▶ [WHAT YOU HAVE TO DO] Look below for the line that contains "none -> purple trophy [34,156,112,255]" and the line that contains "none -> red rolling pin [509,150,629,543]", then restate both of them and every line in between, exactly. No picture goes in the copy.

PROVIDED DATA: Begin

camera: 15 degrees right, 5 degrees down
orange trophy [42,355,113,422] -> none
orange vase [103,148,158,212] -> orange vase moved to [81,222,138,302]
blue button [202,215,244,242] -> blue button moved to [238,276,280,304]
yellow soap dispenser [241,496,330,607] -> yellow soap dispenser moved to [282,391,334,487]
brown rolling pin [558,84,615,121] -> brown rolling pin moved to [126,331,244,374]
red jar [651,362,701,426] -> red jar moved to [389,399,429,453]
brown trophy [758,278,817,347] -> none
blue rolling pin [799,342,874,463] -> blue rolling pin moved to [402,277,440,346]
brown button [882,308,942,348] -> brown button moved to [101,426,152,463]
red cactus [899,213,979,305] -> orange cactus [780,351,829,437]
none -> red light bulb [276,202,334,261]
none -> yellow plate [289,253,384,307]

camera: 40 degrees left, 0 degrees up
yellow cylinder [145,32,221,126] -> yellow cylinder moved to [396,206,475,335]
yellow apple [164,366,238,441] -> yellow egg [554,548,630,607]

PROVIDED DATA: End
PROVIDED DATA: Begin

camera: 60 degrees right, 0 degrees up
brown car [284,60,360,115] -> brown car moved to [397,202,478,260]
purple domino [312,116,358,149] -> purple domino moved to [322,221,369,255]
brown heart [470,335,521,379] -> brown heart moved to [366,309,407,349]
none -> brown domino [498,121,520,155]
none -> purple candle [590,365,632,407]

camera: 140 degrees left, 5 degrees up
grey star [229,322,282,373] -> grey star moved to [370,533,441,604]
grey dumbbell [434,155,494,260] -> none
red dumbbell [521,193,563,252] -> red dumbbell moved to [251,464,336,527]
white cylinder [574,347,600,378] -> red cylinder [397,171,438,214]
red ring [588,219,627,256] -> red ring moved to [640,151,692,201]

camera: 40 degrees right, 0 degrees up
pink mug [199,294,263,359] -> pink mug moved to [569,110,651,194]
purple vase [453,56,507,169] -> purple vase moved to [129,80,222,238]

PROVIDED DATA: End
PROVIDED DATA: Begin

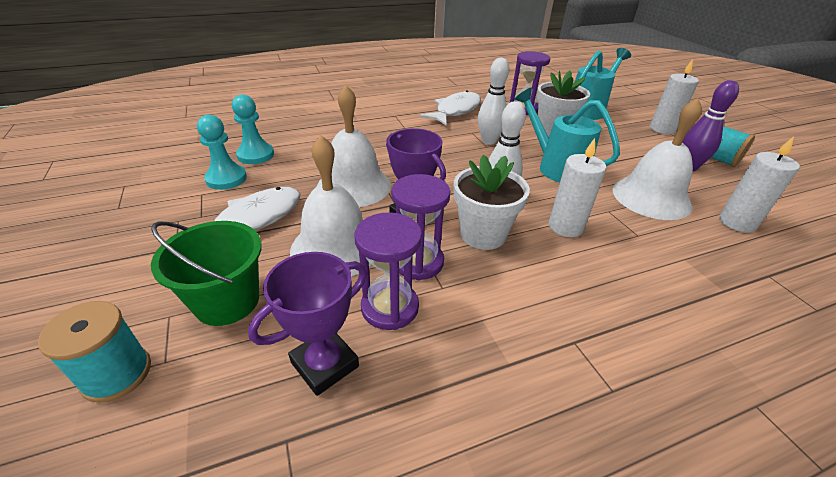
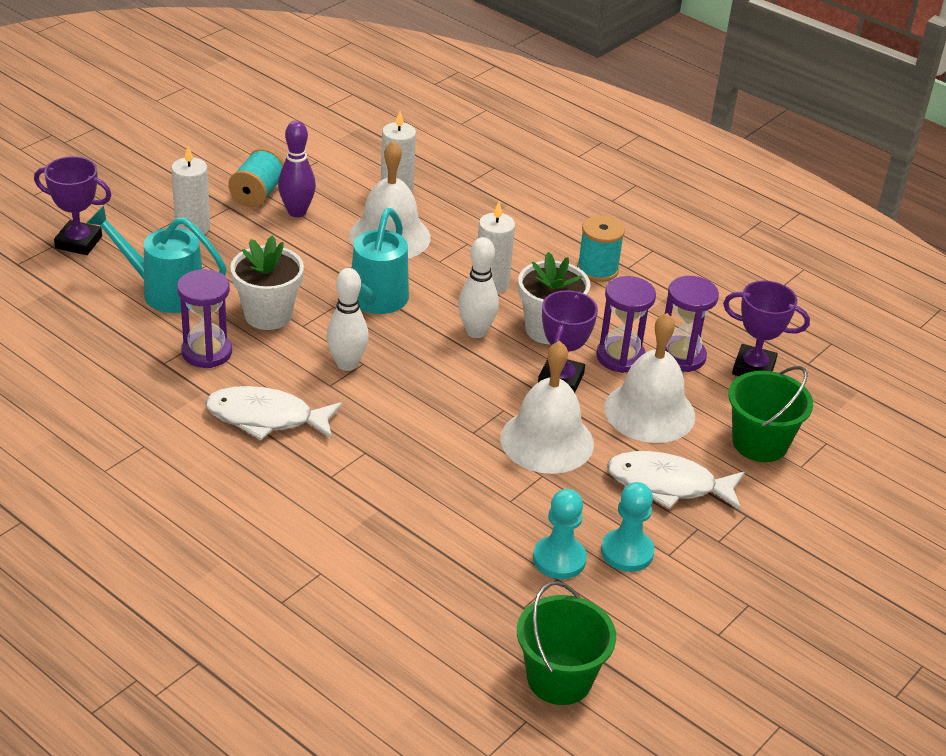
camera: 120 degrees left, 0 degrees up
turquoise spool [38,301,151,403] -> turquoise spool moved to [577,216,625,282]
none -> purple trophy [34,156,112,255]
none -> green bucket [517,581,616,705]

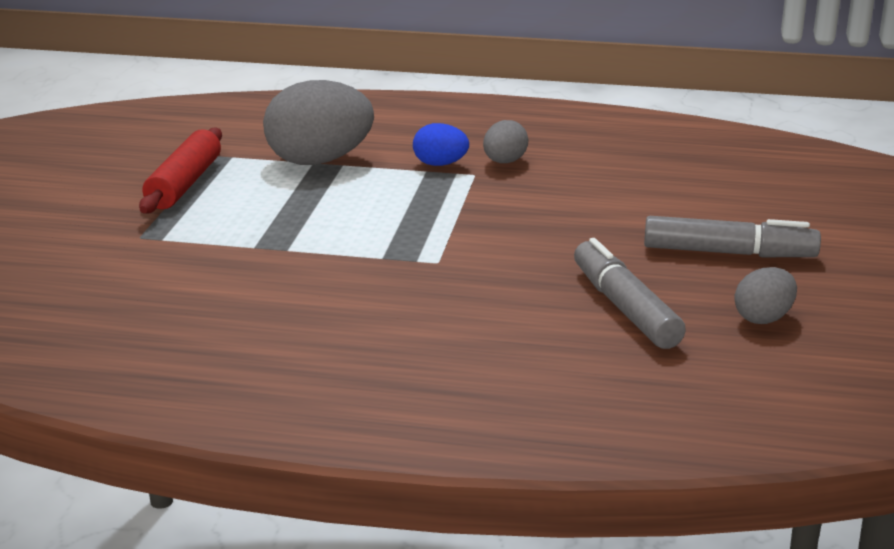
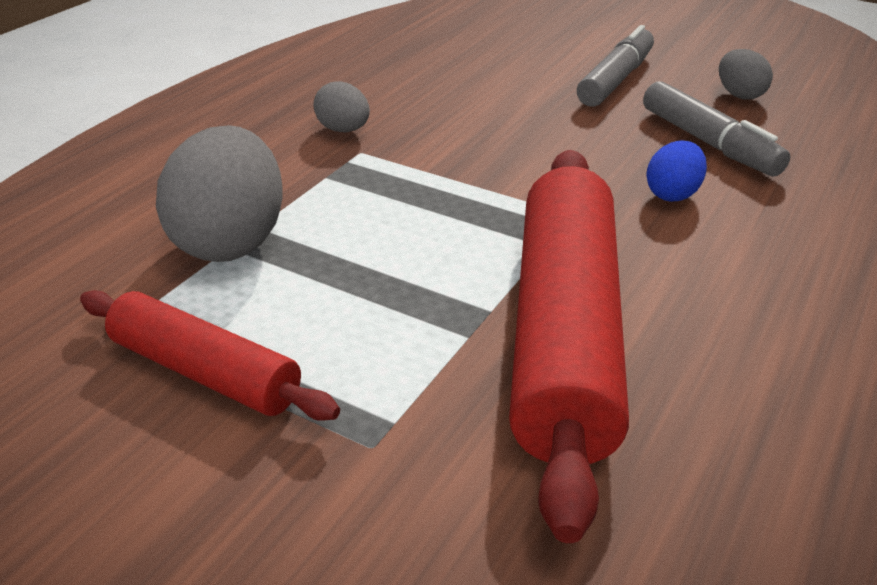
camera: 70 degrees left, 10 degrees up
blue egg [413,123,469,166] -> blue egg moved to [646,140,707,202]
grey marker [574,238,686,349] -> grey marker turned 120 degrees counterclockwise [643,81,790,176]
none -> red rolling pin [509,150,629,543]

PROVIDED DATA: End

▶ [OUTPUT OF THE EXERCISE]
none -> purple trophy [34,156,112,255]
none -> green bucket [517,581,616,705]

camera: 70 degrees left, 10 degrees up
blue egg [413,123,469,166] -> blue egg moved to [646,140,707,202]
grey marker [574,238,686,349] -> grey marker turned 120 degrees counterclockwise [643,81,790,176]
none -> red rolling pin [509,150,629,543]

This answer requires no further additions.